◆ **Information**:
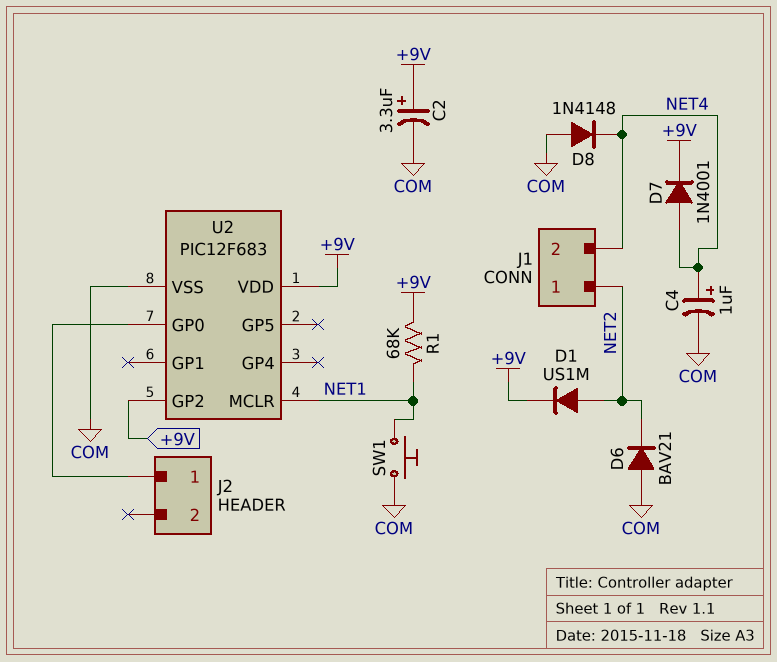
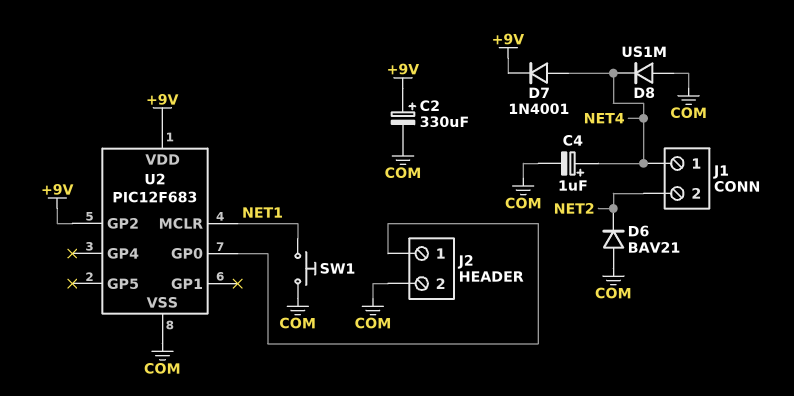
C2: 3.3uF (plus +9V, minus COM) -> 330uF (plus +9V, minus COM)
D1: diode US1M (A NET2, K +9V) -> none
D8: diode 1N4148 (A COM, K NET4) -> diode US1M (A COM, K NET4)
J1 pin 1: NET2 -> NET4
J1 pin 2: NET4 -> NET2
J2 pin 2: none -> COM
R1: 68k (+9V, NET1) -> none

◆ **Directions**: In the records, find every line that has the string "diode" and copy it.

◆ **Task output**:
D1: diode US1M (A NET2, K +9V) -> none
D8: diode 1N4148 (A COM, K NET4) -> diode US1M (A COM, K NET4)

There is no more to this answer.